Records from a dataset
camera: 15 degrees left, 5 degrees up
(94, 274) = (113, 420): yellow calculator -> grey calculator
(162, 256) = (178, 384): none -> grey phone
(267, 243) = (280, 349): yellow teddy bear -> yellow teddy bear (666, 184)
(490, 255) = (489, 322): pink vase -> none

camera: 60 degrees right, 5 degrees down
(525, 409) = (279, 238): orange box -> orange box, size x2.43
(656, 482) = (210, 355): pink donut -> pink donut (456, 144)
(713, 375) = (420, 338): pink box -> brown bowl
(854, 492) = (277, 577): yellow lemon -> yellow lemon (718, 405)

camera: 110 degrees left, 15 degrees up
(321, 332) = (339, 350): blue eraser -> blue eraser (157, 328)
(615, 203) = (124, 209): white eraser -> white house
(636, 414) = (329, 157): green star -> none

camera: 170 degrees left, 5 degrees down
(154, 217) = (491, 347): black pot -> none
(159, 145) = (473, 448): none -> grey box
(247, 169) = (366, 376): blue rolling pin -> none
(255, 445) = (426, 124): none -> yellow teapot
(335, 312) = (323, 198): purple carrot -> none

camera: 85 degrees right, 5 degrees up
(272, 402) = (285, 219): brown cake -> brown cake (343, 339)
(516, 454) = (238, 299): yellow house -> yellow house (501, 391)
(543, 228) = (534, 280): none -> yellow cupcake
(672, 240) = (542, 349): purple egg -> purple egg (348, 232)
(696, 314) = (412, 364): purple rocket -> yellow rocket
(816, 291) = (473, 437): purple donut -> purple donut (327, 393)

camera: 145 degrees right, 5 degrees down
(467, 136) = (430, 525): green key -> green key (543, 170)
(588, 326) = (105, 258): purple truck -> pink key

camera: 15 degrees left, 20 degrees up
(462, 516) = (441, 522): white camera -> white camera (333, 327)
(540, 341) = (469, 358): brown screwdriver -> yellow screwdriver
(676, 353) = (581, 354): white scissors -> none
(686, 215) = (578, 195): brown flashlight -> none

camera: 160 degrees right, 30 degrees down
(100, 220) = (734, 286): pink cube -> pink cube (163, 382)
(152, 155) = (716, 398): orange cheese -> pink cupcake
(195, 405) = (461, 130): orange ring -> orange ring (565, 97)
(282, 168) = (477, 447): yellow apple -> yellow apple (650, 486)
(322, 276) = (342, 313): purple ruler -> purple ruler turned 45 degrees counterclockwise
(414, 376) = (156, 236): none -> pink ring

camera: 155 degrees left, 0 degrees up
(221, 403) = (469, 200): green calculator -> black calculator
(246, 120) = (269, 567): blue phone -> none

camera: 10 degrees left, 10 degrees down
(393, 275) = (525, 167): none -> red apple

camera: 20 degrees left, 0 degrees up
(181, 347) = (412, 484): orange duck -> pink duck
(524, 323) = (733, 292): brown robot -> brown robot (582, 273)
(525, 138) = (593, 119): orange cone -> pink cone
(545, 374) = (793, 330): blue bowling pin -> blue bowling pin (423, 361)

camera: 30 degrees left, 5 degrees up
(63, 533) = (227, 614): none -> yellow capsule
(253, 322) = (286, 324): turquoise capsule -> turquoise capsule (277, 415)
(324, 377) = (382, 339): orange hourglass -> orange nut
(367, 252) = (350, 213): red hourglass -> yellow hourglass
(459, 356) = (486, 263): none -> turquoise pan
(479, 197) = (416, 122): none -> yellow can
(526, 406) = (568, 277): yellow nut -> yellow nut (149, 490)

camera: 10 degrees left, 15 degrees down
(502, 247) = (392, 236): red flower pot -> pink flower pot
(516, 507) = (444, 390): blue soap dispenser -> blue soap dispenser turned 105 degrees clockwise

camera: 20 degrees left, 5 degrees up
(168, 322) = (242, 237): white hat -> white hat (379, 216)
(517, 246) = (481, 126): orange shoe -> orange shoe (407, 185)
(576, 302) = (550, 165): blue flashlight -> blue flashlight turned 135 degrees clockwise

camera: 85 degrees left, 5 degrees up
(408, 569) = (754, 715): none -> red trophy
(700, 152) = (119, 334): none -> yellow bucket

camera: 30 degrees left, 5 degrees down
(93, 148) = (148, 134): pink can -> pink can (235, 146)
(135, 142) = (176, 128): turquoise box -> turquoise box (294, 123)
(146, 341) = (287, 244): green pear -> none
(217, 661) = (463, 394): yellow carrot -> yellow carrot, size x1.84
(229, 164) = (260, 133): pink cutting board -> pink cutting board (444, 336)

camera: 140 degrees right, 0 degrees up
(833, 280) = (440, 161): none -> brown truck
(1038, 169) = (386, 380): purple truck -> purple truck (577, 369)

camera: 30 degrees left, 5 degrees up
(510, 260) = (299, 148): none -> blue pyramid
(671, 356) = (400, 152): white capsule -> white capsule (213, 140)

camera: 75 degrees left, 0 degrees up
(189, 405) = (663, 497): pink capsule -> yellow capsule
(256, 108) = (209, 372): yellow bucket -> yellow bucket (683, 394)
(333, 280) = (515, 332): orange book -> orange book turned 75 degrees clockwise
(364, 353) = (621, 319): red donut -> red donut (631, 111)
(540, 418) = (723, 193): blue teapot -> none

Exercise.
Extract from the records above the lines from the one containing "(414, 376) = (156, 236): none -> pink ring" to the one containing "(502, 247) = (392, 236): red", both lines included, exactly as they appear and with nothing else.

Exercise result.
(414, 376) = (156, 236): none -> pink ring

camera: 155 degrees left, 0 degrees up
(221, 403) = (469, 200): green calculator -> black calculator
(246, 120) = (269, 567): blue phone -> none

camera: 10 degrees left, 10 degrees down
(393, 275) = (525, 167): none -> red apple

camera: 20 degrees left, 0 degrees up
(181, 347) = (412, 484): orange duck -> pink duck
(524, 323) = (733, 292): brown robot -> brown robot (582, 273)
(525, 138) = (593, 119): orange cone -> pink cone
(545, 374) = (793, 330): blue bowling pin -> blue bowling pin (423, 361)

camera: 30 degrees left, 5 degrees up
(63, 533) = (227, 614): none -> yellow capsule
(253, 322) = (286, 324): turquoise capsule -> turquoise capsule (277, 415)
(324, 377) = (382, 339): orange hourglass -> orange nut
(367, 252) = (350, 213): red hourglass -> yellow hourglass
(459, 356) = (486, 263): none -> turquoise pan
(479, 197) = (416, 122): none -> yellow can
(526, 406) = (568, 277): yellow nut -> yellow nut (149, 490)

camera: 10 degrees left, 15 degrees down
(502, 247) = (392, 236): red flower pot -> pink flower pot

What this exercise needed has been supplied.